** start Excerpted data **

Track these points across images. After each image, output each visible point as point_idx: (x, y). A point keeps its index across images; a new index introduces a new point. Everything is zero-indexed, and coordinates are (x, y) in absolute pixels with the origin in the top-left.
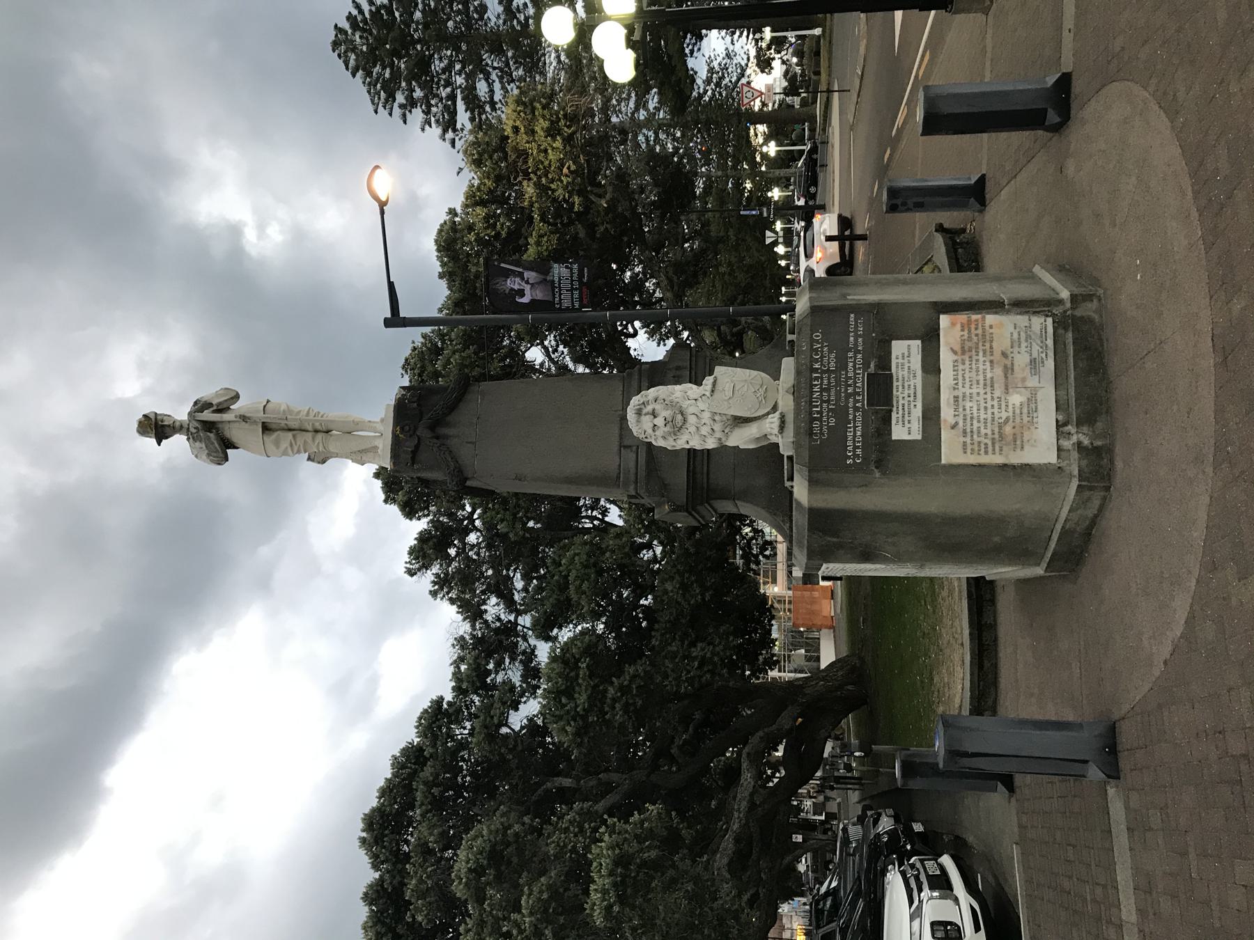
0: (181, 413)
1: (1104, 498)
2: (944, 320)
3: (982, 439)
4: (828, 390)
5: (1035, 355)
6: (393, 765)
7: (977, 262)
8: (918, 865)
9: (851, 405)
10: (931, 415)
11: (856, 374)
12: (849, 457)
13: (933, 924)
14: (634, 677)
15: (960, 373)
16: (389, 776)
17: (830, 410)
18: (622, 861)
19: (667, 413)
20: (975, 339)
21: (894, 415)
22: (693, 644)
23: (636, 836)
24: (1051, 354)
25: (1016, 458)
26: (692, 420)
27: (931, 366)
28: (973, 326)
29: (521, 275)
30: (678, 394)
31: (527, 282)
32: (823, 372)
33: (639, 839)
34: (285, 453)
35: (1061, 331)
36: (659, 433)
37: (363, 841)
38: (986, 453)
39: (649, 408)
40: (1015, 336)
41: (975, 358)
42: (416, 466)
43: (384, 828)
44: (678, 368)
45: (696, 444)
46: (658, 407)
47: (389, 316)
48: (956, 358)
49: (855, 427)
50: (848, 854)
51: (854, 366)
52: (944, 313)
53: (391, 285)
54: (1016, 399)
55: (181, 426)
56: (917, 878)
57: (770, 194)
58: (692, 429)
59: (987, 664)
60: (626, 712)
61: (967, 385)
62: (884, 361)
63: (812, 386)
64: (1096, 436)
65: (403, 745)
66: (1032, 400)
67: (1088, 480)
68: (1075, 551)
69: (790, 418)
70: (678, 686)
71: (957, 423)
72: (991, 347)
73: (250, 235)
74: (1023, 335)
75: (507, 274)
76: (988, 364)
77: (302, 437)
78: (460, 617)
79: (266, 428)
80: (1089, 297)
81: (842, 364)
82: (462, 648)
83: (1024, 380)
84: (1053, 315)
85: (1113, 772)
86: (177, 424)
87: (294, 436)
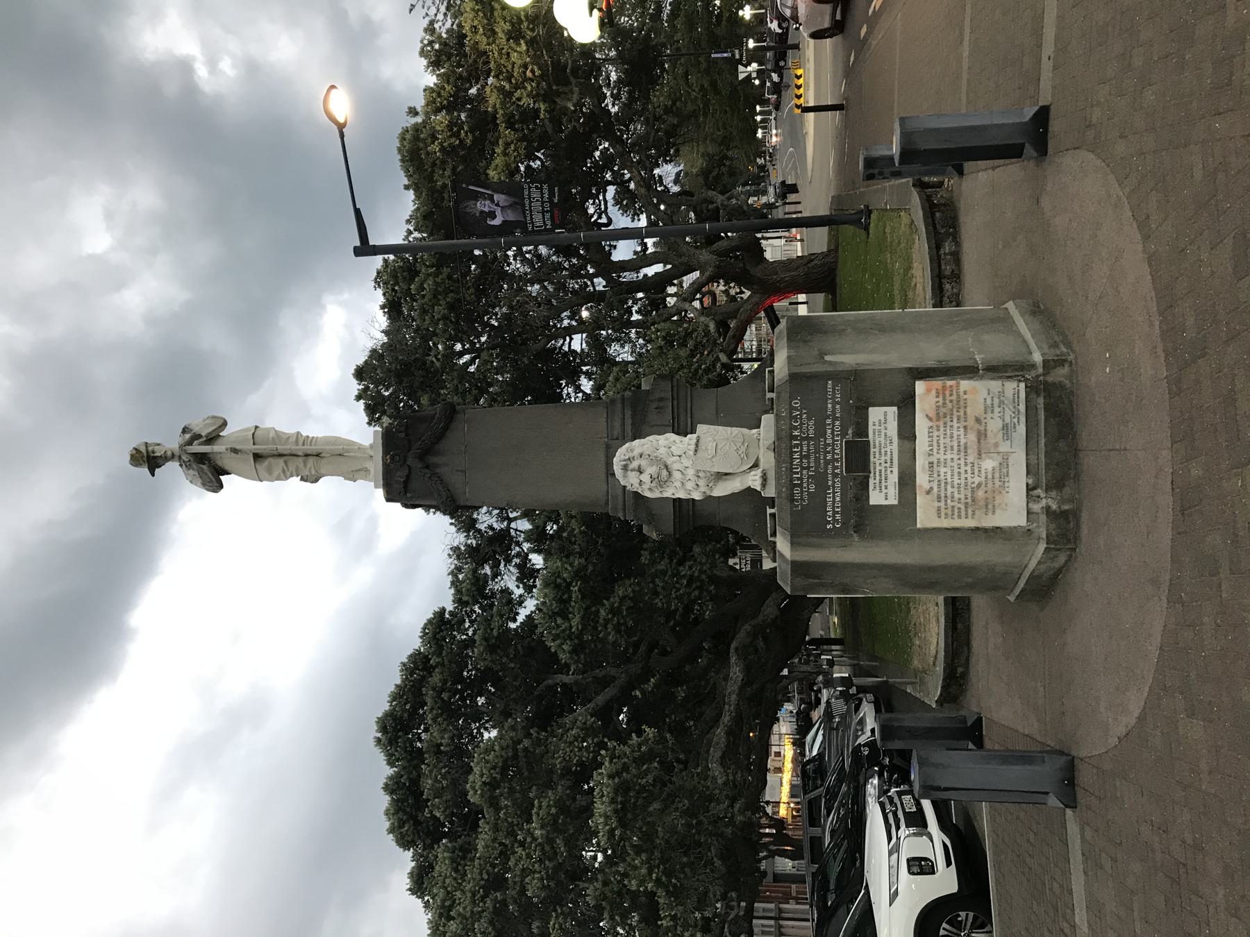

** end Excerpted data **

- **Your objective**
Reproduce all of the records above word for word, leaving out the pictures.

- **Solution**
Track these points across images. After each image, output each visible point as point_idx: (x, y). A point keeps its index across images; a new index introduces a new point. Everything is zero-indexed, and coordinates are (x, y) in absolute pixels with the origin in the top-left.
0: (181, 413)
1: (1104, 498)
2: (944, 320)
3: (982, 439)
4: (828, 390)
5: (1035, 355)
6: (393, 765)
7: (977, 262)
8: (918, 865)
9: (851, 405)
10: (931, 415)
11: (856, 374)
12: (849, 457)
13: (933, 924)
14: (634, 677)
15: (960, 373)
16: (389, 776)
17: (830, 410)
18: (622, 861)
19: (667, 413)
20: (975, 339)
21: (894, 415)
22: (693, 644)
23: (636, 836)
24: (1051, 354)
25: (1016, 458)
26: (692, 420)
27: (931, 366)
28: (973, 326)
29: (521, 275)
30: (678, 394)
31: (527, 282)
32: (823, 372)
33: (639, 839)
34: (285, 453)
35: (1061, 331)
36: (659, 433)
37: (363, 841)
38: (986, 453)
39: (649, 408)
40: (1015, 336)
41: (975, 358)
42: (416, 466)
43: (384, 828)
44: (678, 368)
45: (696, 444)
46: (658, 407)
47: (389, 316)
48: (956, 358)
49: (855, 427)
50: (848, 854)
51: (854, 366)
52: (944, 313)
53: (391, 285)
54: (1016, 399)
55: (181, 426)
56: (917, 878)
57: (770, 194)
58: (692, 429)
59: (987, 664)
60: (626, 712)
61: (967, 385)
62: (884, 361)
63: (812, 386)
64: (1096, 436)
65: (403, 745)
66: (1032, 400)
67: (1088, 480)
68: (1075, 551)
69: (790, 418)
70: (678, 686)
71: (957, 423)
72: (991, 347)
73: (250, 235)
74: (1023, 335)
75: (507, 274)
76: (988, 364)
77: (302, 437)
78: (460, 617)
79: (266, 428)
80: (1089, 297)
81: (842, 364)
82: (462, 648)
83: (1024, 380)
84: (1053, 315)
85: (1113, 772)
86: (177, 424)
87: (294, 436)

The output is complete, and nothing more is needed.